## WHAT THE EXERCISE ASKS
Report back every line below that carries the word "DGND".

## DATA FOR THE TASK
********************

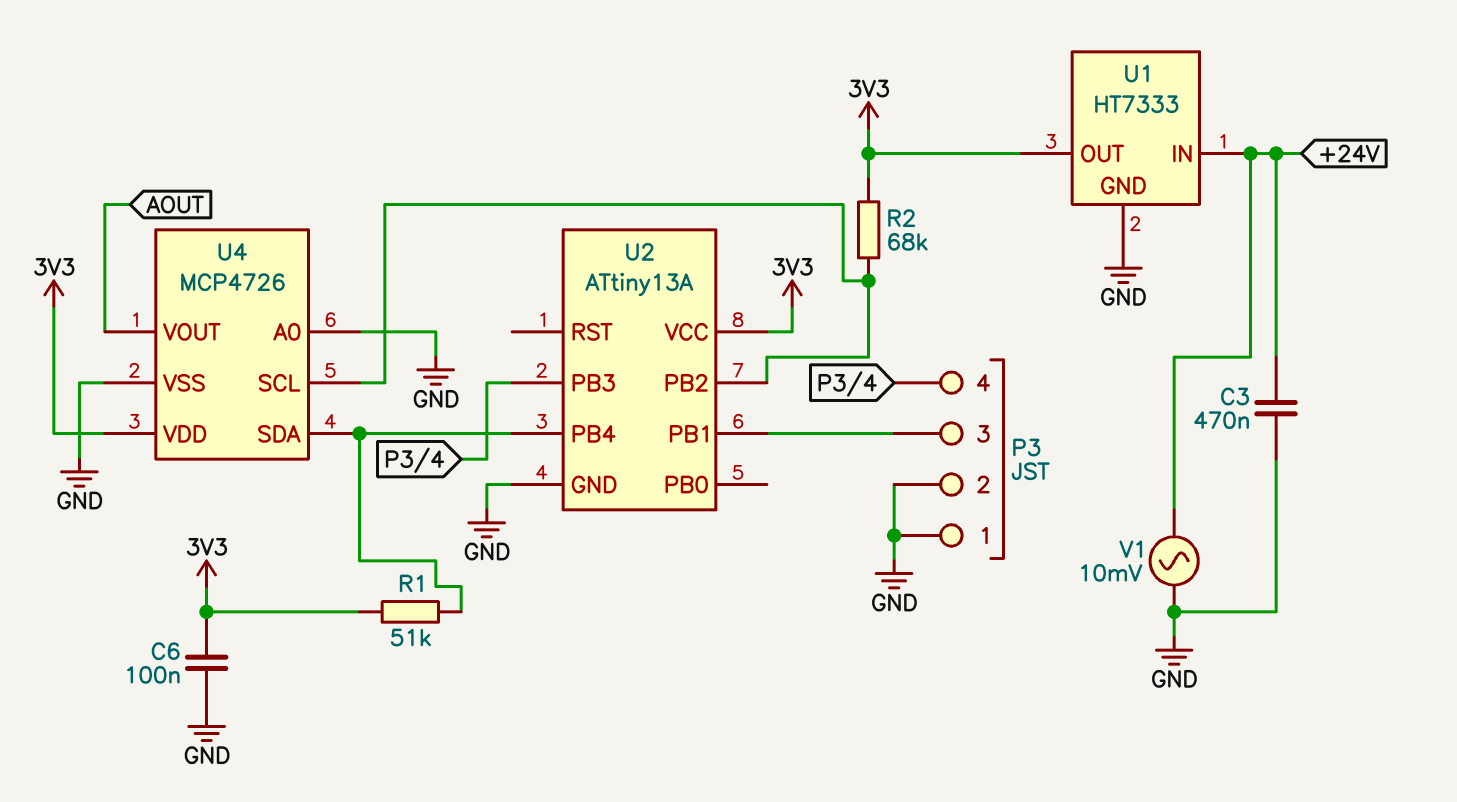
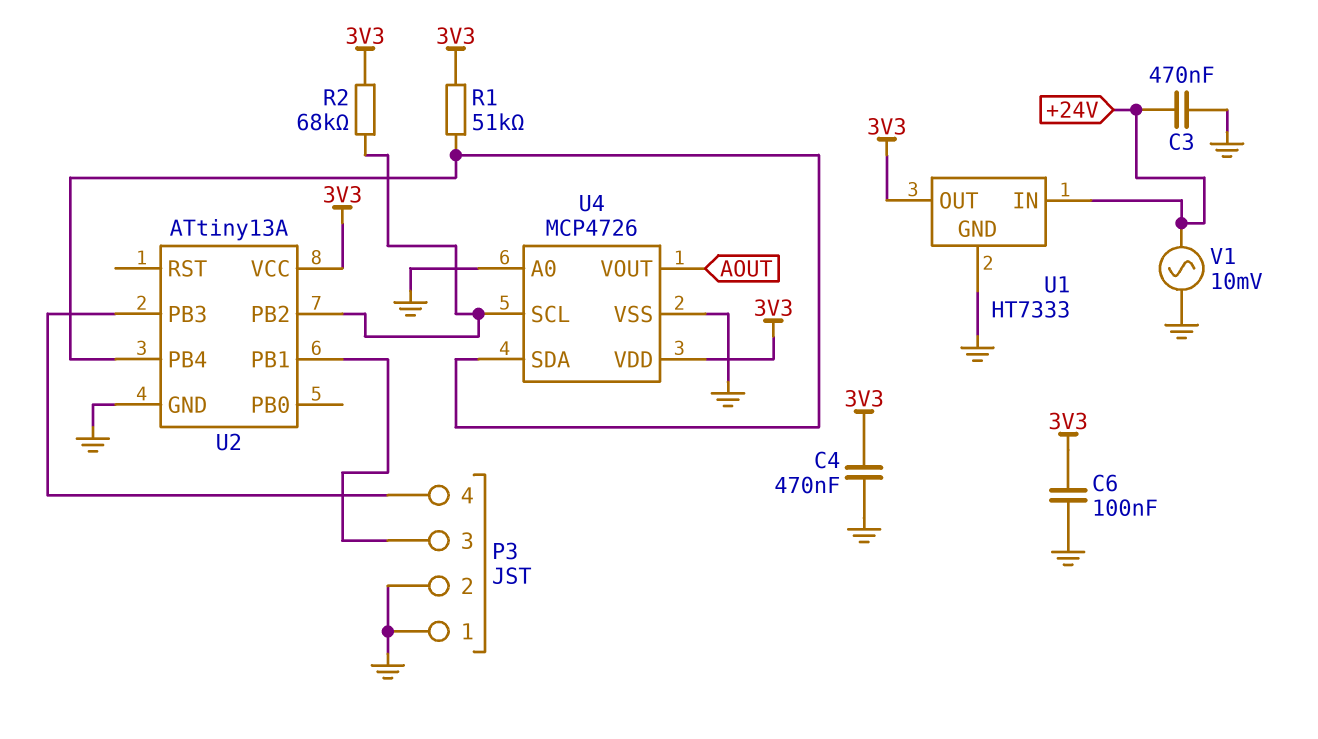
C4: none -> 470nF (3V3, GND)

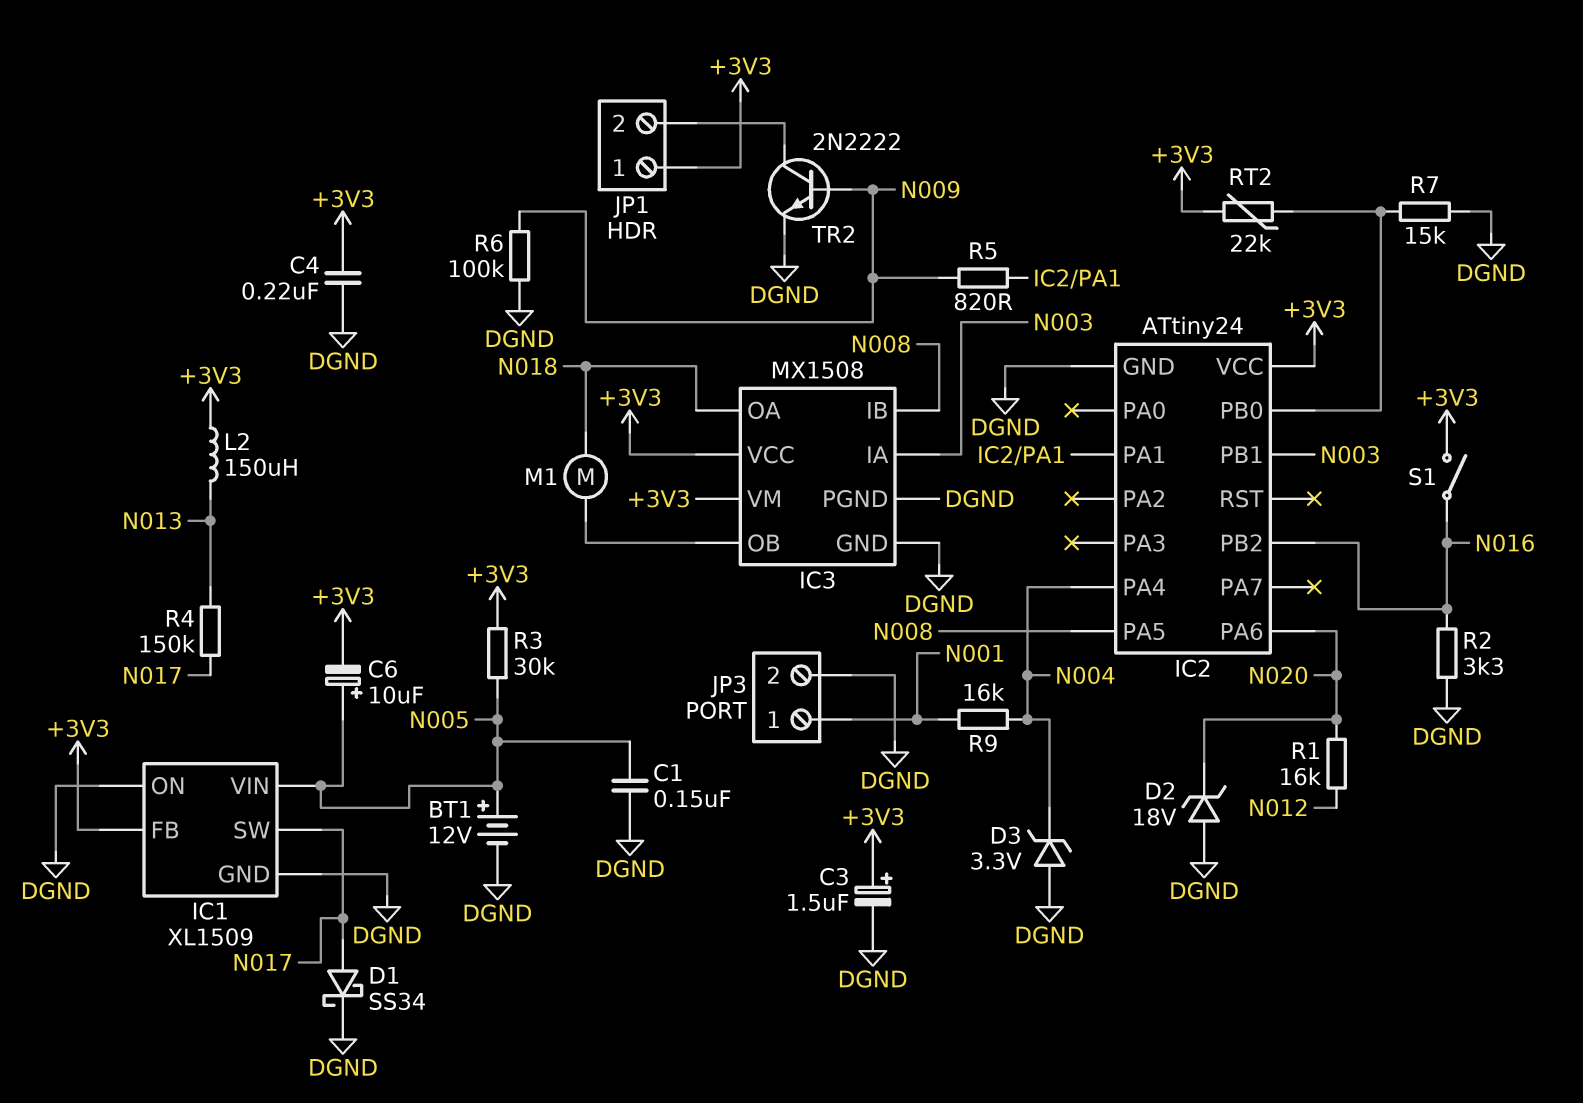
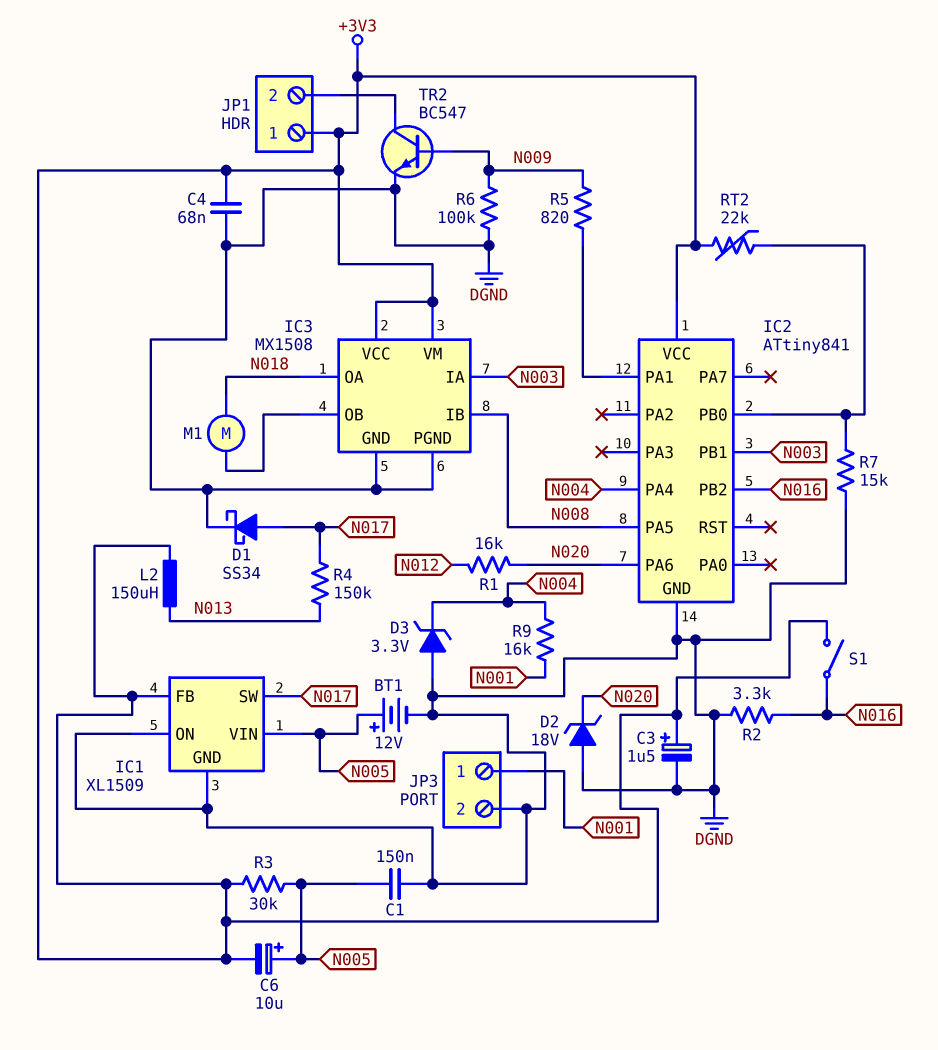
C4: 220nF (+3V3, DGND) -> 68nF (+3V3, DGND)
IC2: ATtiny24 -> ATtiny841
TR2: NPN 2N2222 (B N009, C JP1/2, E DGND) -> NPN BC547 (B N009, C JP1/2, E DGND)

********************

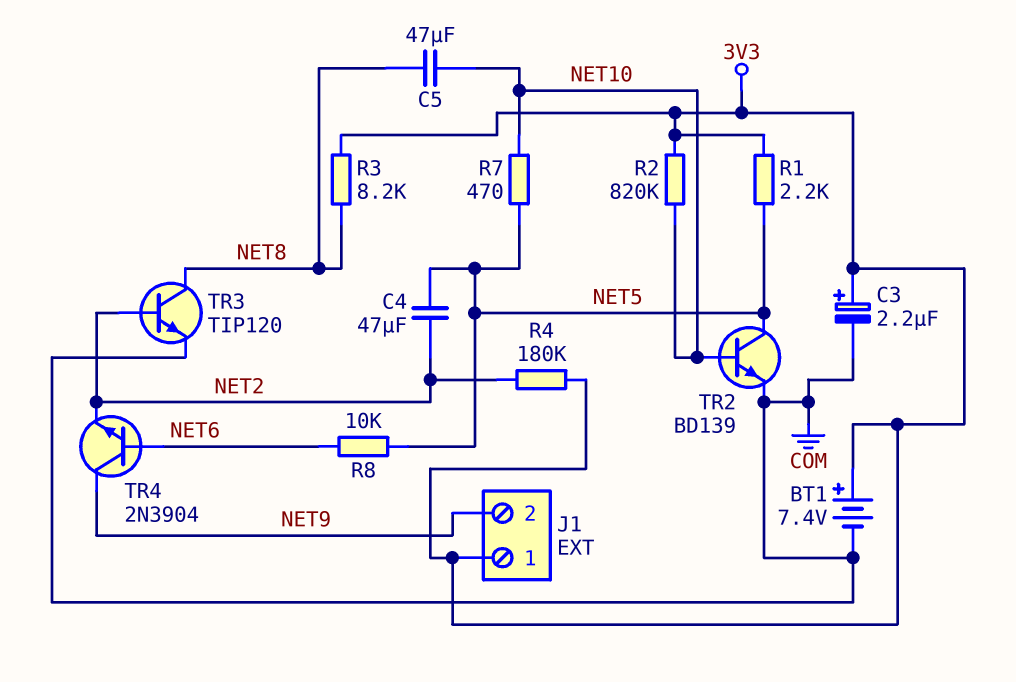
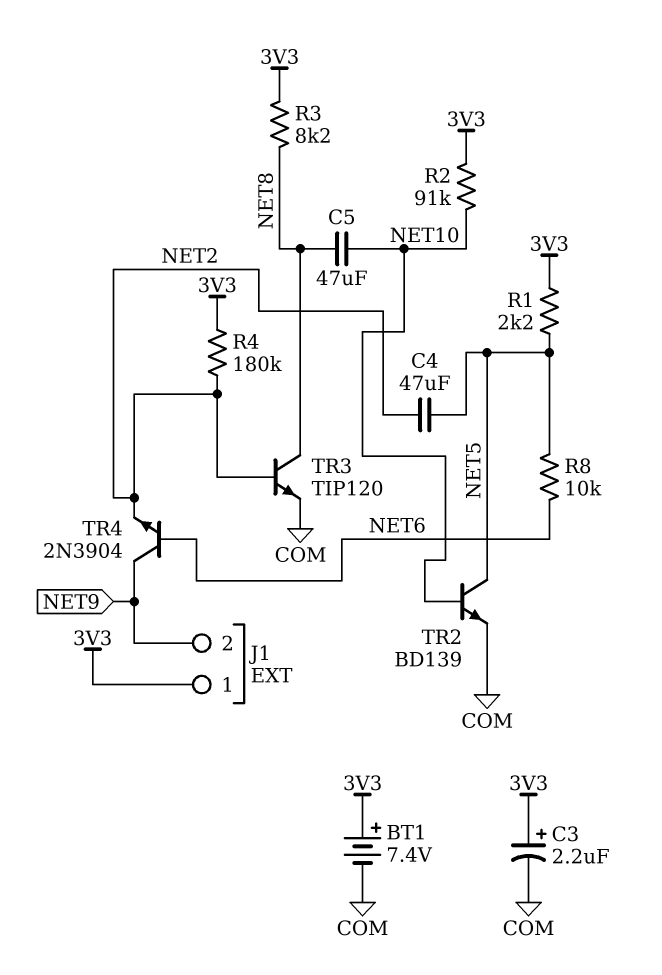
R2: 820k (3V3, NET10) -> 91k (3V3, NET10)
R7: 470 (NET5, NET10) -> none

********************

## RESULT OF THE EXERCISE
C4: 220nF (+3V3, DGND) -> 68nF (+3V3, DGND)
TR2: NPN 2N2222 (B N009, C JP1/2, E DGND) -> NPN BC547 (B N009, C JP1/2, E DGND)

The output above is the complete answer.